==== Extracted records ====
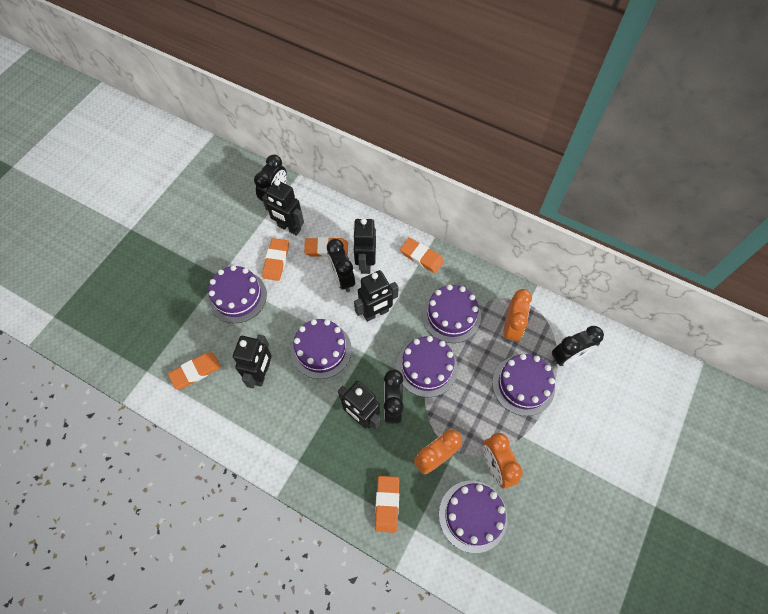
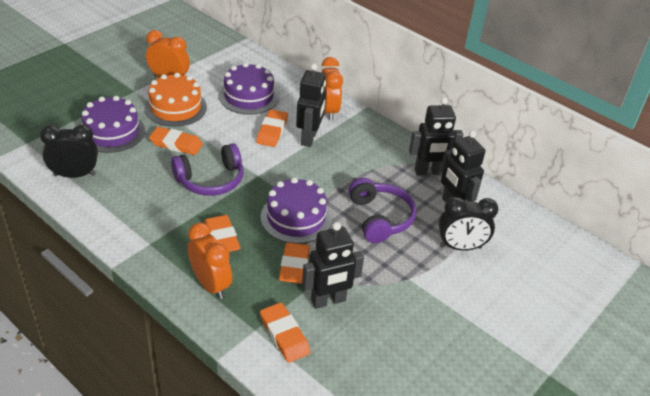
black clock: 4 -> 2
black robot: 5 -> 4
orange cake: 0 -> 1
purple cake: 6 -> 3
purple headphones: 0 -> 2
====
[What you have to do]
Would you give the data above again word for word, skipping any images?

[Completed task]
black clock: 4 -> 2
black robot: 5 -> 4
orange cake: 0 -> 1
purple cake: 6 -> 3
purple headphones: 0 -> 2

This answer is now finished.